* _WORK TO BE COMPLETED_
Filter the lines below, copying only those with the string "arrow".

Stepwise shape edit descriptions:
Segment Open

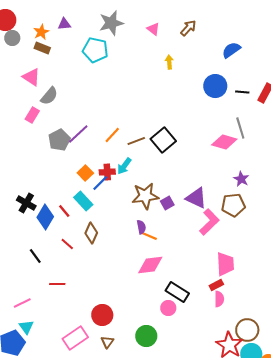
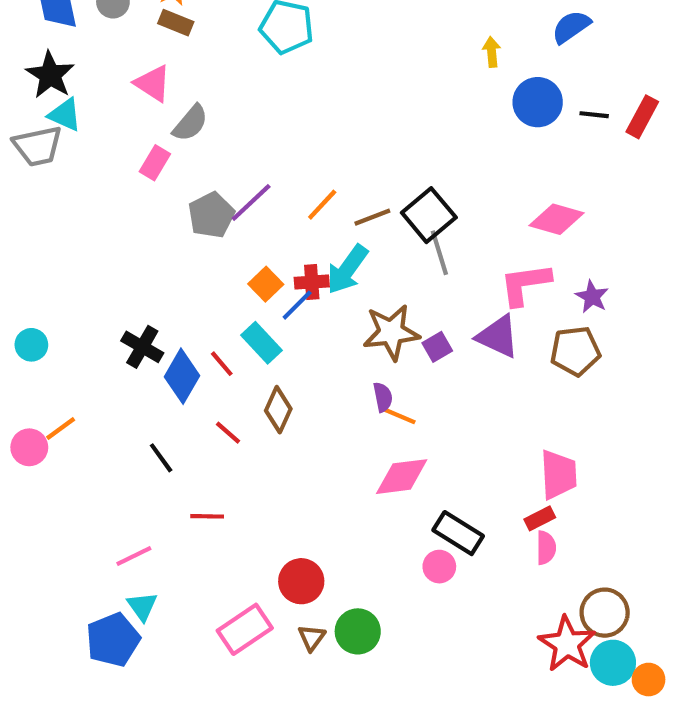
yellow arrow: (169, 62) -> (492, 52), moved
gray line: (240, 128) -> (439, 253), moved
cyan arrow: (124, 166) -> (347, 269), size x1.4
pink L-shape: (209, 222) -> (525, 284), moved, turned -144
green circle: (146, 336) -> (358, 631), moved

Segment Closed

* _RESULT BELOW_
yellow arrow: (169, 62) -> (492, 52), moved
cyan arrow: (124, 166) -> (347, 269), size x1.4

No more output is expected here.